Your instructions
Each entry is to be printed again word for word.

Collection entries
========

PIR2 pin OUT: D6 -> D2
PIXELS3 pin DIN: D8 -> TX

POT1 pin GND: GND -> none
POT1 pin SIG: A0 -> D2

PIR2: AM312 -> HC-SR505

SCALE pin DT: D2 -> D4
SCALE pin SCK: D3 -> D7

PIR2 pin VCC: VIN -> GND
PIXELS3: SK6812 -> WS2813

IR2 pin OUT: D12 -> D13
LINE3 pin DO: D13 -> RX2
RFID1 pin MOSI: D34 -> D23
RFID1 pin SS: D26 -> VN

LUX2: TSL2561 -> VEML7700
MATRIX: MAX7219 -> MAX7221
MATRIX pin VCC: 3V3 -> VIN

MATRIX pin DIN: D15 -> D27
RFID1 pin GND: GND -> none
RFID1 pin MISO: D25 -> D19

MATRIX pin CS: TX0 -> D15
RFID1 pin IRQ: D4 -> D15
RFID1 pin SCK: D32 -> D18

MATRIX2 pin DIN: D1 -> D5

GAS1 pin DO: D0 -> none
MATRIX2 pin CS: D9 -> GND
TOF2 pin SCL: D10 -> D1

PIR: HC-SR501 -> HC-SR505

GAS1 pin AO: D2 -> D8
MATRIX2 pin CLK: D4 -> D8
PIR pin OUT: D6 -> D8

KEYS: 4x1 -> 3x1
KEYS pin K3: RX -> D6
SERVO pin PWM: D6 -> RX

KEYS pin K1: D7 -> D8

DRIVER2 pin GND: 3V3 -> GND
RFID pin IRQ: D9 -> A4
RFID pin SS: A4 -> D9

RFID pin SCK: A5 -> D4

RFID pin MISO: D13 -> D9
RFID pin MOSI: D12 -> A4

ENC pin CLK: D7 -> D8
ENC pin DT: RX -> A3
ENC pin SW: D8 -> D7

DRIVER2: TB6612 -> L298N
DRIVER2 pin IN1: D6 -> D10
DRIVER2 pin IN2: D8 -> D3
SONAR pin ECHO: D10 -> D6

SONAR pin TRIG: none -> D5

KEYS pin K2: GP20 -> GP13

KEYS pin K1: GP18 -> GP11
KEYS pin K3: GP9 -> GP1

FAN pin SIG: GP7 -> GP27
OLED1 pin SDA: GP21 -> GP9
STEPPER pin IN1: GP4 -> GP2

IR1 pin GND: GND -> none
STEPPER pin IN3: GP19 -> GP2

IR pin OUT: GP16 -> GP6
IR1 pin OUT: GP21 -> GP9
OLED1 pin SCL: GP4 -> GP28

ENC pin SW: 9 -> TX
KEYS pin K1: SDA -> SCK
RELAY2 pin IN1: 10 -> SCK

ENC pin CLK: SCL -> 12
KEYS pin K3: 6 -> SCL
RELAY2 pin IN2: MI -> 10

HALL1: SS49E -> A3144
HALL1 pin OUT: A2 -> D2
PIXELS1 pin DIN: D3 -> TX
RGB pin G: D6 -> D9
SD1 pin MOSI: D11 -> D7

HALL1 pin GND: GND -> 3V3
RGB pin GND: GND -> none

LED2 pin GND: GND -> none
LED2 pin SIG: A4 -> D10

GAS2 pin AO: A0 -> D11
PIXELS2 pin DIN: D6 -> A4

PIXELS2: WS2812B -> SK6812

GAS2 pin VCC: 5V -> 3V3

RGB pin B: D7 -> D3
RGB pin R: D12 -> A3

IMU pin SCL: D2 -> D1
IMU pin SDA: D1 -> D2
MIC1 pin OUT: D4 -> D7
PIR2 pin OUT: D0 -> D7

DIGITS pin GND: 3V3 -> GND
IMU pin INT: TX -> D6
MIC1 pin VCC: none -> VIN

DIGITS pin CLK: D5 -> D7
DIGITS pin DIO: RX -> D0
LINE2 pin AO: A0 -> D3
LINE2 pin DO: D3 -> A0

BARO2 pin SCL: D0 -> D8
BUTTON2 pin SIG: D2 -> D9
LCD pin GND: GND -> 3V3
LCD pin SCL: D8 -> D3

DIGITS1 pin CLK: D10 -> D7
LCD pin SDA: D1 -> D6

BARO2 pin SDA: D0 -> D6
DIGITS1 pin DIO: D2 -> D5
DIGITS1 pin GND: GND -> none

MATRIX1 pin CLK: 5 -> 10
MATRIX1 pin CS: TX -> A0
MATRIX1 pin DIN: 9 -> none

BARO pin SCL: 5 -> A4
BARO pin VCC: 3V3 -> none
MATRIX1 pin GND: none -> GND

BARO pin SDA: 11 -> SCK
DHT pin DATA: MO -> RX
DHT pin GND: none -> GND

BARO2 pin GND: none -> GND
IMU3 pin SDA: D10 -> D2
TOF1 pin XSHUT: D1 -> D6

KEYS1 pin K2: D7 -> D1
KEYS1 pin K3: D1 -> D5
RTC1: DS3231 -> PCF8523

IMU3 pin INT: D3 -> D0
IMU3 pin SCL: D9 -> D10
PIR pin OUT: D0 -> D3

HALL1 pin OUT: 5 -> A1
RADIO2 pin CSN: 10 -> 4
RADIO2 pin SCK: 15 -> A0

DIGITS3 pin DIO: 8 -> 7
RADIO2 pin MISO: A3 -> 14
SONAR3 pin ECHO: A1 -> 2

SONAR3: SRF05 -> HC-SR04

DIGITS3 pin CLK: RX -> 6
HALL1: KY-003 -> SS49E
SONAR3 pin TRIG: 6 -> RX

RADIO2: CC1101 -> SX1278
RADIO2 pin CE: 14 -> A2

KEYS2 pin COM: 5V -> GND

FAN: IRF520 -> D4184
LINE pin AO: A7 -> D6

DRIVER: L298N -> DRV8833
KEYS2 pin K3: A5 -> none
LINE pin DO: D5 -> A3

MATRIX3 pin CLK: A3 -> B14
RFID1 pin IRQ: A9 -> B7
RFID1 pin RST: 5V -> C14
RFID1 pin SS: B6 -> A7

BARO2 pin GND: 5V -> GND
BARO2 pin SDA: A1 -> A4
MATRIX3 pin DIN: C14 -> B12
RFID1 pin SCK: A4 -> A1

========

Answer below
PIR2 pin OUT: D6 -> D2
PIXELS3 pin DIN: D8 -> TX

POT1 pin GND: GND -> none
POT1 pin SIG: A0 -> D2

PIR2: AM312 -> HC-SR505

SCALE pin DT: D2 -> D4
SCALE pin SCK: D3 -> D7

PIR2 pin VCC: VIN -> GND
PIXELS3: SK6812 -> WS2813

IR2 pin OUT: D12 -> D13
LINE3 pin DO: D13 -> RX2
RFID1 pin MOSI: D34 -> D23
RFID1 pin SS: D26 -> VN

LUX2: TSL2561 -> VEML7700
MATRIX: MAX7219 -> MAX7221
MATRIX pin VCC: 3V3 -> VIN

MATRIX pin DIN: D15 -> D27
RFID1 pin GND: GND -> none
RFID1 pin MISO: D25 -> D19

MATRIX pin CS: TX0 -> D15
RFID1 pin IRQ: D4 -> D15
RFID1 pin SCK: D32 -> D18

MATRIX2 pin DIN: D1 -> D5

GAS1 pin DO: D0 -> none
MATRIX2 pin CS: D9 -> GND
TOF2 pin SCL: D10 -> D1

PIR: HC-SR501 -> HC-SR505

GAS1 pin AO: D2 -> D8
MATRIX2 pin CLK: D4 -> D8
PIR pin OUT: D6 -> D8

KEYS: 4x1 -> 3x1
KEYS pin K3: RX -> D6
SERVO pin PWM: D6 -> RX

KEYS pin K1: D7 -> D8

DRIVER2 pin GND: 3V3 -> GND
RFID pin IRQ: D9 -> A4
RFID pin SS: A4 -> D9

RFID pin SCK: A5 -> D4

RFID pin MISO: D13 -> D9
RFID pin MOSI: D12 -> A4

ENC pin CLK: D7 -> D8
ENC pin DT: RX -> A3
ENC pin SW: D8 -> D7

DRIVER2: TB6612 -> L298N
DRIVER2 pin IN1: D6 -> D10
DRIVER2 pin IN2: D8 -> D3
SONAR pin ECHO: D10 -> D6

SONAR pin TRIG: none -> D5

KEYS pin K2: GP20 -> GP13

KEYS pin K1: GP18 -> GP11
KEYS pin K3: GP9 -> GP1

FAN pin SIG: GP7 -> GP27
OLED1 pin SDA: GP21 -> GP9
STEPPER pin IN1: GP4 -> GP2

IR1 pin GND: GND -> none
STEPPER pin IN3: GP19 -> GP2

IR pin OUT: GP16 -> GP6
IR1 pin OUT: GP21 -> GP9
OLED1 pin SCL: GP4 -> GP28

ENC pin SW: 9 -> TX
KEYS pin K1: SDA -> SCK
RELAY2 pin IN1: 10 -> SCK

ENC pin CLK: SCL -> 12
KEYS pin K3: 6 -> SCL
RELAY2 pin IN2: MI -> 10

HALL1: SS49E -> A3144
HALL1 pin OUT: A2 -> D2
PIXELS1 pin DIN: D3 -> TX
RGB pin G: D6 -> D9
SD1 pin MOSI: D11 -> D7

HALL1 pin GND: GND -> 3V3
RGB pin GND: GND -> none

LED2 pin GND: GND -> none
LED2 pin SIG: A4 -> D10

GAS2 pin AO: A0 -> D11
PIXELS2 pin DIN: D6 -> A4

PIXELS2: WS2812B -> SK6812

GAS2 pin VCC: 5V -> 3V3

RGB pin B: D7 -> D3
RGB pin R: D12 -> A3

IMU pin SCL: D2 -> D1
IMU pin SDA: D1 -> D2
MIC1 pin OUT: D4 -> D7
PIR2 pin OUT: D0 -> D7

DIGITS pin GND: 3V3 -> GND
IMU pin INT: TX -> D6
MIC1 pin VCC: none -> VIN

DIGITS pin CLK: D5 -> D7
DIGITS pin DIO: RX -> D0
LINE2 pin AO: A0 -> D3
LINE2 pin DO: D3 -> A0

BARO2 pin SCL: D0 -> D8
BUTTON2 pin SIG: D2 -> D9
LCD pin GND: GND -> 3V3
LCD pin SCL: D8 -> D3

DIGITS1 pin CLK: D10 -> D7
LCD pin SDA: D1 -> D6

BARO2 pin SDA: D0 -> D6
DIGITS1 pin DIO: D2 -> D5
DIGITS1 pin GND: GND -> none

MATRIX1 pin CLK: 5 -> 10
MATRIX1 pin CS: TX -> A0
MATRIX1 pin DIN: 9 -> none

BARO pin SCL: 5 -> A4
BARO pin VCC: 3V3 -> none
MATRIX1 pin GND: none -> GND

BARO pin SDA: 11 -> SCK
DHT pin DATA: MO -> RX
DHT pin GND: none -> GND

BARO2 pin GND: none -> GND
IMU3 pin SDA: D10 -> D2
TOF1 pin XSHUT: D1 -> D6

KEYS1 pin K2: D7 -> D1
KEYS1 pin K3: D1 -> D5
RTC1: DS3231 -> PCF8523

IMU3 pin INT: D3 -> D0
IMU3 pin SCL: D9 -> D10
PIR pin OUT: D0 -> D3

HALL1 pin OUT: 5 -> A1
RADIO2 pin CSN: 10 -> 4
RADIO2 pin SCK: 15 -> A0

DIGITS3 pin DIO: 8 -> 7
RADIO2 pin MISO: A3 -> 14
SONAR3 pin ECHO: A1 -> 2

SONAR3: SRF05 -> HC-SR04

DIGITS3 pin CLK: RX -> 6
HALL1: KY-003 -> SS49E
SONAR3 pin TRIG: 6 -> RX

RADIO2: CC1101 -> SX1278
RADIO2 pin CE: 14 -> A2

KEYS2 pin COM: 5V -> GND

FAN: IRF520 -> D4184
LINE pin AO: A7 -> D6

DRIVER: L298N -> DRV8833
KEYS2 pin K3: A5 -> none
LINE pin DO: D5 -> A3

MATRIX3 pin CLK: A3 -> B14
RFID1 pin IRQ: A9 -> B7
RFID1 pin RST: 5V -> C14
RFID1 pin SS: B6 -> A7

BARO2 pin GND: 5V -> GND
BARO2 pin SDA: A1 -> A4
MATRIX3 pin DIN: C14 -> B12
RFID1 pin SCK: A4 -> A1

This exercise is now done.